▶ _Written instruction_
Identify each line below that contains the word "target" and copy those lines in full.

▶ _Extracted data entries_
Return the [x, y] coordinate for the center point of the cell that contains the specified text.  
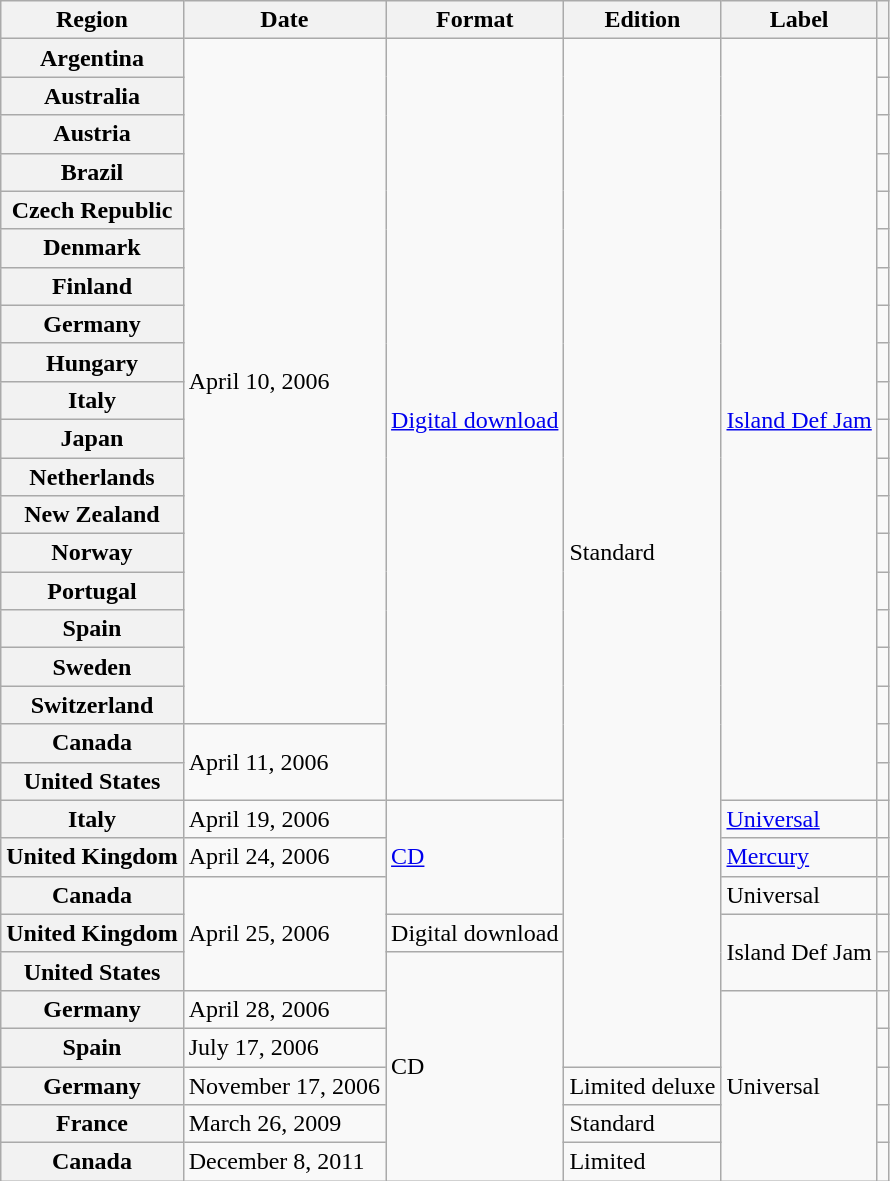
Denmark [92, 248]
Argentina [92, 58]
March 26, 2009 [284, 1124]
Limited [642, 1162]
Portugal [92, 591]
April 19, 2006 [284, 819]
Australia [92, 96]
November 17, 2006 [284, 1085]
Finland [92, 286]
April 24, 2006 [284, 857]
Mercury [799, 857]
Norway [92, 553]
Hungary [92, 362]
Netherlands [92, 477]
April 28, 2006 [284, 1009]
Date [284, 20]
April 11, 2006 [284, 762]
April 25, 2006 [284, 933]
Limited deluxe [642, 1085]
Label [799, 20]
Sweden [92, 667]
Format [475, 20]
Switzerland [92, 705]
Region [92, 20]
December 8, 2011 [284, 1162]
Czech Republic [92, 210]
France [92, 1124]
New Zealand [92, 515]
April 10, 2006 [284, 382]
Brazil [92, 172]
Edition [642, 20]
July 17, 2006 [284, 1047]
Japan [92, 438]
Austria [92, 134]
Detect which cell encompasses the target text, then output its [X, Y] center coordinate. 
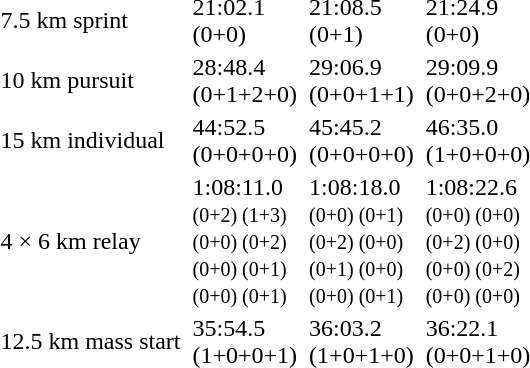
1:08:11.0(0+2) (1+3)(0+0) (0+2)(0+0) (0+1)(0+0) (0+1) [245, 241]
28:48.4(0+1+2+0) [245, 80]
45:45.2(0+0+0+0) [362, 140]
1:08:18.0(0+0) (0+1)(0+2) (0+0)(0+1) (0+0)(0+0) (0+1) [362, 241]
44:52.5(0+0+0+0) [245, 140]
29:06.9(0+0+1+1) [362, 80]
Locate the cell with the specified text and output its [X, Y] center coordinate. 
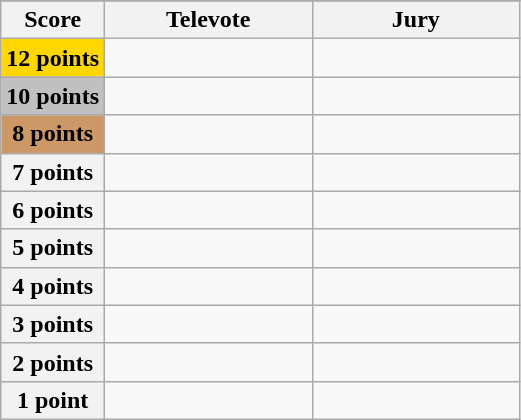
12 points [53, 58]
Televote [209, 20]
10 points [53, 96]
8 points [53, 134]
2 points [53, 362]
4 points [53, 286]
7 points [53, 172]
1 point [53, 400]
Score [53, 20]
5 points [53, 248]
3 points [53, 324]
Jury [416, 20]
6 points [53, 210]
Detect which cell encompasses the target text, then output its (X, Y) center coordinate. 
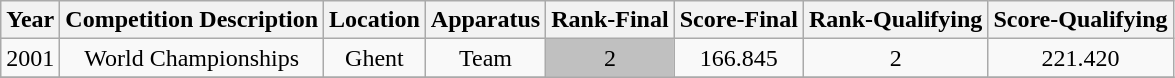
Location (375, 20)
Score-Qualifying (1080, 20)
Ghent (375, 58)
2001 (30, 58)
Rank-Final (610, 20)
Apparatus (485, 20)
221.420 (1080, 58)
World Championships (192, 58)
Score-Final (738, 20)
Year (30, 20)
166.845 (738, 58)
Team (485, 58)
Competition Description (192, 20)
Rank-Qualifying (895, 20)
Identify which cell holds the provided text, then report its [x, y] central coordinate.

---

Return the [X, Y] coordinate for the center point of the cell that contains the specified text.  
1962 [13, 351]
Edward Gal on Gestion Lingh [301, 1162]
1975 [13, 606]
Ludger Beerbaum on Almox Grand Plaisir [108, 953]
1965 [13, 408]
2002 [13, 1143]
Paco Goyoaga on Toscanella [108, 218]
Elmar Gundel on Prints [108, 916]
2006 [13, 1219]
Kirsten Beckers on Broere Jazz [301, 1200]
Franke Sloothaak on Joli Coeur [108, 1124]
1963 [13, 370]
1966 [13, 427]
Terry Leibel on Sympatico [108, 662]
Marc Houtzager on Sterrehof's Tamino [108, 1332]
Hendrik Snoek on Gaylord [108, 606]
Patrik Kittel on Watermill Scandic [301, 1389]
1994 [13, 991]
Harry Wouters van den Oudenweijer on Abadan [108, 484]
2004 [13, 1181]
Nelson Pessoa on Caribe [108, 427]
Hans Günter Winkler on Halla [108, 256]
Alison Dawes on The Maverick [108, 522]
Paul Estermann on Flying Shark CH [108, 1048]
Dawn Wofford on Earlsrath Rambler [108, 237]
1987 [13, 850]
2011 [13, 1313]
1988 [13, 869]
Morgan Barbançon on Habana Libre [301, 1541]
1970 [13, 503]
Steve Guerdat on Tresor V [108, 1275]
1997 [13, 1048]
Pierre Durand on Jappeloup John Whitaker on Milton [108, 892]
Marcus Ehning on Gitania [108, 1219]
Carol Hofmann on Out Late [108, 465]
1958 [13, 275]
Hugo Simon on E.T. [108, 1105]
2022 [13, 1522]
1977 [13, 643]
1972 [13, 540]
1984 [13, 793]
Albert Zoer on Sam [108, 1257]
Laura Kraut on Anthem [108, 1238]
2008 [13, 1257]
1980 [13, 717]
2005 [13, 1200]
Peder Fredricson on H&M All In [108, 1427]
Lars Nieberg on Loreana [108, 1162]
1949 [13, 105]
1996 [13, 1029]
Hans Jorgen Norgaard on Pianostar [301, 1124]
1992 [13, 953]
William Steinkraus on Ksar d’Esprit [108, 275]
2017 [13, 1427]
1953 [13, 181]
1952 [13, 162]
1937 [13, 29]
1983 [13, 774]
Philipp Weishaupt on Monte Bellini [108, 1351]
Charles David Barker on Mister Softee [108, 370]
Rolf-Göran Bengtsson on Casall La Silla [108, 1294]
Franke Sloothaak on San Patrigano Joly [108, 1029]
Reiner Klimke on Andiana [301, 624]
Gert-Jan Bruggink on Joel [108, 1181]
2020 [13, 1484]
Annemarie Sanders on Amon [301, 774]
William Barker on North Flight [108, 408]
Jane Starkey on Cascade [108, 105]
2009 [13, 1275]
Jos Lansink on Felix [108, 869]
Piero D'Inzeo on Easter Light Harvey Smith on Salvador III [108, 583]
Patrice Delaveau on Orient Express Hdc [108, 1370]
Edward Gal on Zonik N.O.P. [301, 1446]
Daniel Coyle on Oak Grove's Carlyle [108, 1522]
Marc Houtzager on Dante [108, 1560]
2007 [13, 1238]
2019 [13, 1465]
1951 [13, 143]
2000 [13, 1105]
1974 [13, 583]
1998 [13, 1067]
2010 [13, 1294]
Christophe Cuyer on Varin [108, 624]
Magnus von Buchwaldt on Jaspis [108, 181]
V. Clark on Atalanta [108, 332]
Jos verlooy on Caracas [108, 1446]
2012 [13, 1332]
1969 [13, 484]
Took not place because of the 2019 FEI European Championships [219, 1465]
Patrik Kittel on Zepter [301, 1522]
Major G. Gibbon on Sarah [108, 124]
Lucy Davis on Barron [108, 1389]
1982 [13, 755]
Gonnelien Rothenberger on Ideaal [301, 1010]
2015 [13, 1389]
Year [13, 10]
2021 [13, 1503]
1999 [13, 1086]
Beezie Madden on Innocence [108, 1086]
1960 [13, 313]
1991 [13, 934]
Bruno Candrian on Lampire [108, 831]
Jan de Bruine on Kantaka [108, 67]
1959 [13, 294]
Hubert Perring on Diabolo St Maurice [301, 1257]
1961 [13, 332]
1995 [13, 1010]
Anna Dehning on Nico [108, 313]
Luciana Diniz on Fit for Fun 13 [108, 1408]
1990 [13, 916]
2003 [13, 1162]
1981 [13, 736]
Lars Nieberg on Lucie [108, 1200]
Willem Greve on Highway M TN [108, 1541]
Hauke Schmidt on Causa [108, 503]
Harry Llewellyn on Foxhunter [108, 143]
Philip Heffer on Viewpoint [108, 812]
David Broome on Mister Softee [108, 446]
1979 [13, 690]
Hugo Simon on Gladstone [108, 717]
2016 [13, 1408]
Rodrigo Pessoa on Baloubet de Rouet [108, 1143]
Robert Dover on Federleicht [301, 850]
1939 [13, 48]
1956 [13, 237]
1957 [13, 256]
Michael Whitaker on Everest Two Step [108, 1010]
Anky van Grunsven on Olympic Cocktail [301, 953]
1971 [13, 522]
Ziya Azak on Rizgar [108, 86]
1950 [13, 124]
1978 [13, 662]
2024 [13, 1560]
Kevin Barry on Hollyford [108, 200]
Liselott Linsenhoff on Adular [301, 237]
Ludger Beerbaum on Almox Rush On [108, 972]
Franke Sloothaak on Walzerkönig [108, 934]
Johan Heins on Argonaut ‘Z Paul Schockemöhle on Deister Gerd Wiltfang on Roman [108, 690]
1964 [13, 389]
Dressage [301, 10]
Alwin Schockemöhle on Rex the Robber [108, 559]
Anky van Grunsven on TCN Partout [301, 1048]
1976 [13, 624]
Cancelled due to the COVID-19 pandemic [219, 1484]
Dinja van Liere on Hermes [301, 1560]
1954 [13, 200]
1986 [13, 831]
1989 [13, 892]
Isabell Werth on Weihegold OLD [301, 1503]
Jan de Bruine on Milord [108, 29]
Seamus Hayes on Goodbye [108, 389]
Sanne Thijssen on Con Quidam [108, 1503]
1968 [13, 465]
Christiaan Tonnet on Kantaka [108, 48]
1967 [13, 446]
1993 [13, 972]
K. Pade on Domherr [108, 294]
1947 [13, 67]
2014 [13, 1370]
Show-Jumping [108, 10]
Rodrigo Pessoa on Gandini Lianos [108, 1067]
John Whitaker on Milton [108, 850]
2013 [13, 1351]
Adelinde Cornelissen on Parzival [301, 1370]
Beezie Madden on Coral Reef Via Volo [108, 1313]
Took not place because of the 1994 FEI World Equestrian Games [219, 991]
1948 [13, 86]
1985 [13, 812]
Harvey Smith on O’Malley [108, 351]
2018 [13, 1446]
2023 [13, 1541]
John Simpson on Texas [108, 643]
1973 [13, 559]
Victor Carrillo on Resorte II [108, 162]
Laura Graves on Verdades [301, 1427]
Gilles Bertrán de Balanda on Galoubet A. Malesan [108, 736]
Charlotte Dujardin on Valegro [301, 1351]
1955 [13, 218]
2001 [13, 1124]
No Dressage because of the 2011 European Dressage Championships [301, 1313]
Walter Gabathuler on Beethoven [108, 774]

▶ _Task answer_
Detect which cell encompasses the target text, then output its [X, Y] center coordinate. 
Detect which cell encompasses the target text, then output its (X, Y) center coordinate. 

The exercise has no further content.